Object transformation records
******
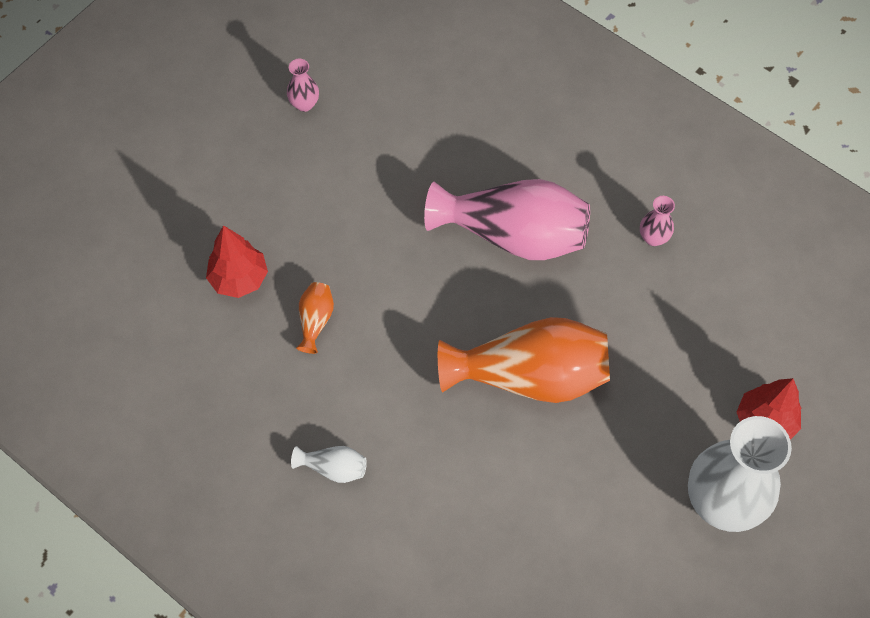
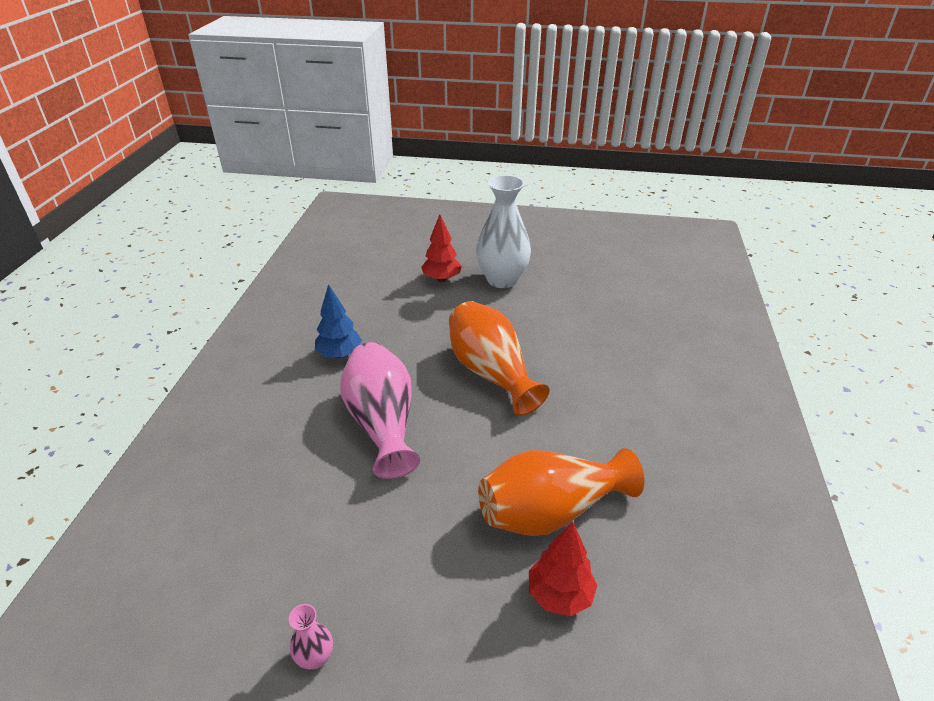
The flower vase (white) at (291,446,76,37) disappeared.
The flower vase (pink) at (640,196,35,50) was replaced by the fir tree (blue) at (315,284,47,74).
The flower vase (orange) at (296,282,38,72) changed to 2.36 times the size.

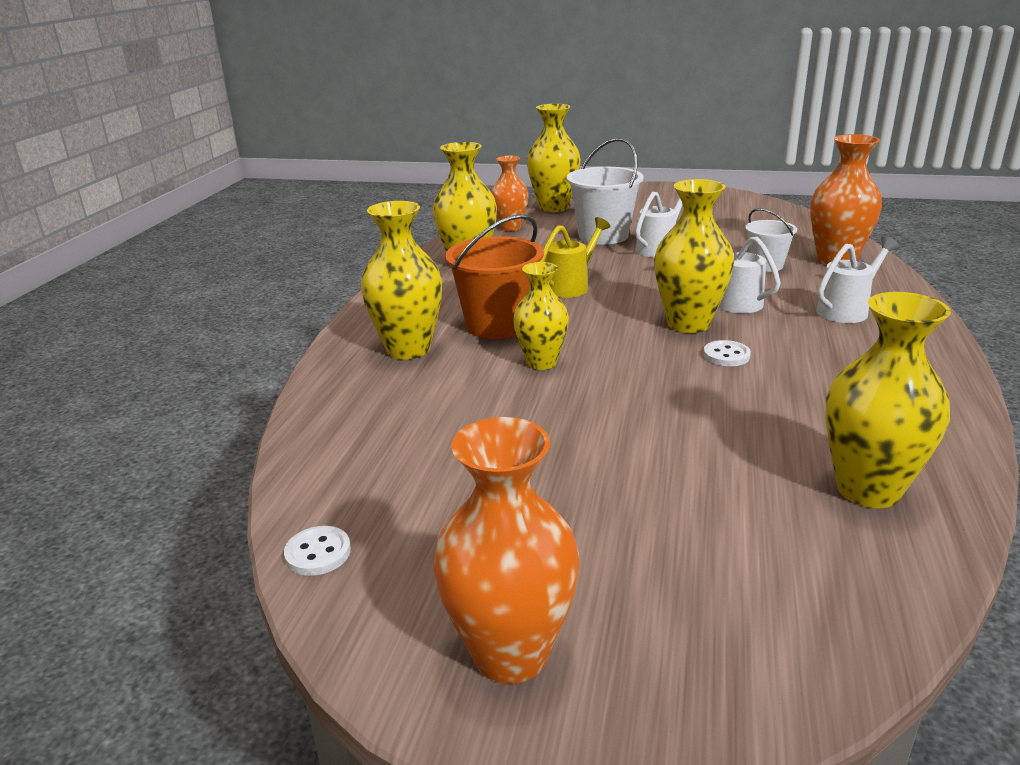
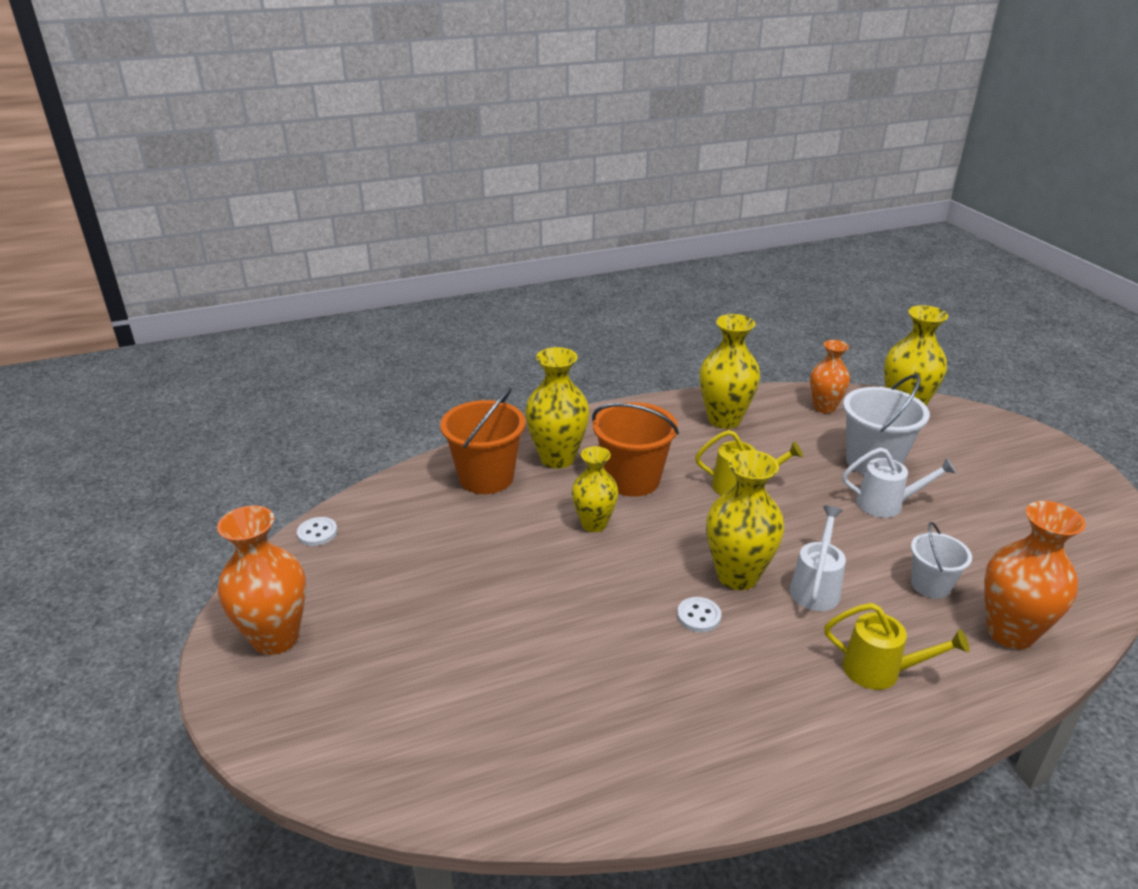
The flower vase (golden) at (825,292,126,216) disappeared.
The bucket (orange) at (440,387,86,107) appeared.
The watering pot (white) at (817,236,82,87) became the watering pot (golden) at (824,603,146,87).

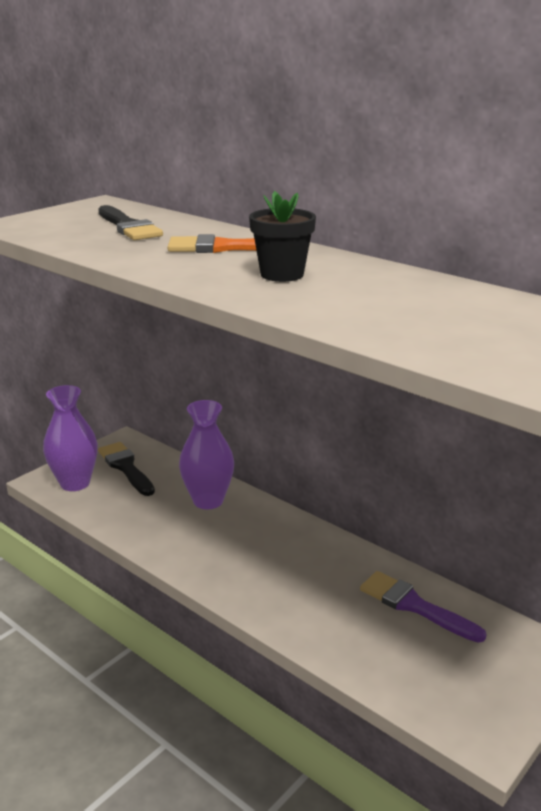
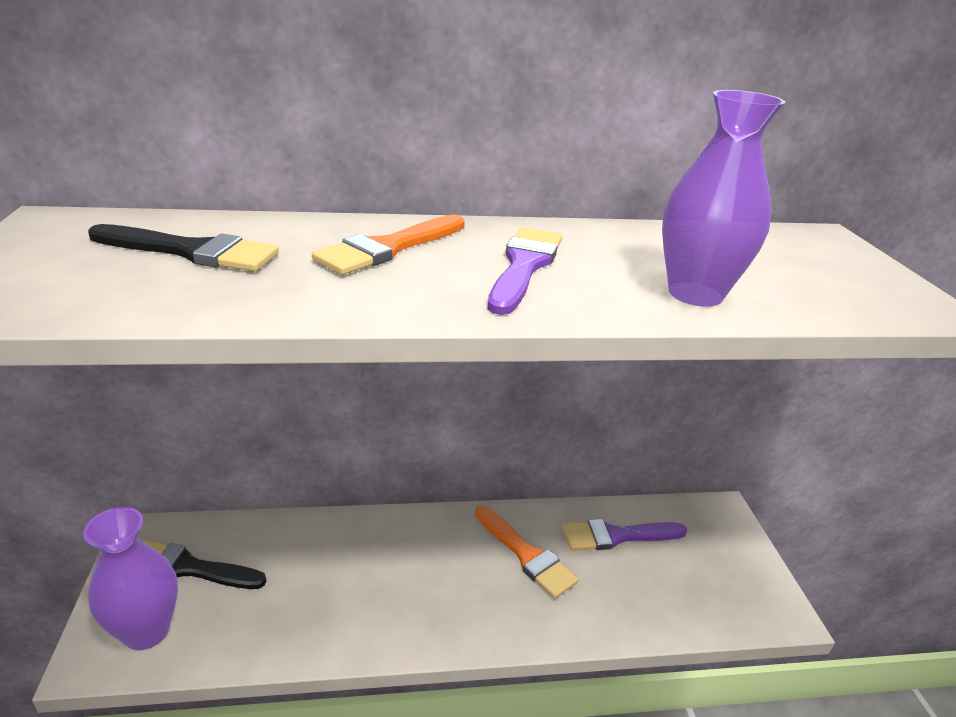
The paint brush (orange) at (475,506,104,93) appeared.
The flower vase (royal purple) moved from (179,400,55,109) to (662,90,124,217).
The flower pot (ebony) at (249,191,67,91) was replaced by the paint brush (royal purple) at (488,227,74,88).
******
• PROMPT
For this exercise, repeat word for word only the lines from the one containing "The flower vase (orange)" through the end of the data, including both. Pictures do not go in the copy.

• ANSWER SECTION
The flower vase (orange) at (296,282,38,72) changed to 2.36 times the size.

The flower vase (golden) at (825,292,126,216) disappeared.
The bucket (orange) at (440,387,86,107) appeared.
The watering pot (white) at (817,236,82,87) became the watering pot (golden) at (824,603,146,87).

The paint brush (orange) at (475,506,104,93) appeared.
The flower vase (royal purple) moved from (179,400,55,109) to (662,90,124,217).
The flower pot (ebony) at (249,191,67,91) was replaced by the paint brush (royal purple) at (488,227,74,88).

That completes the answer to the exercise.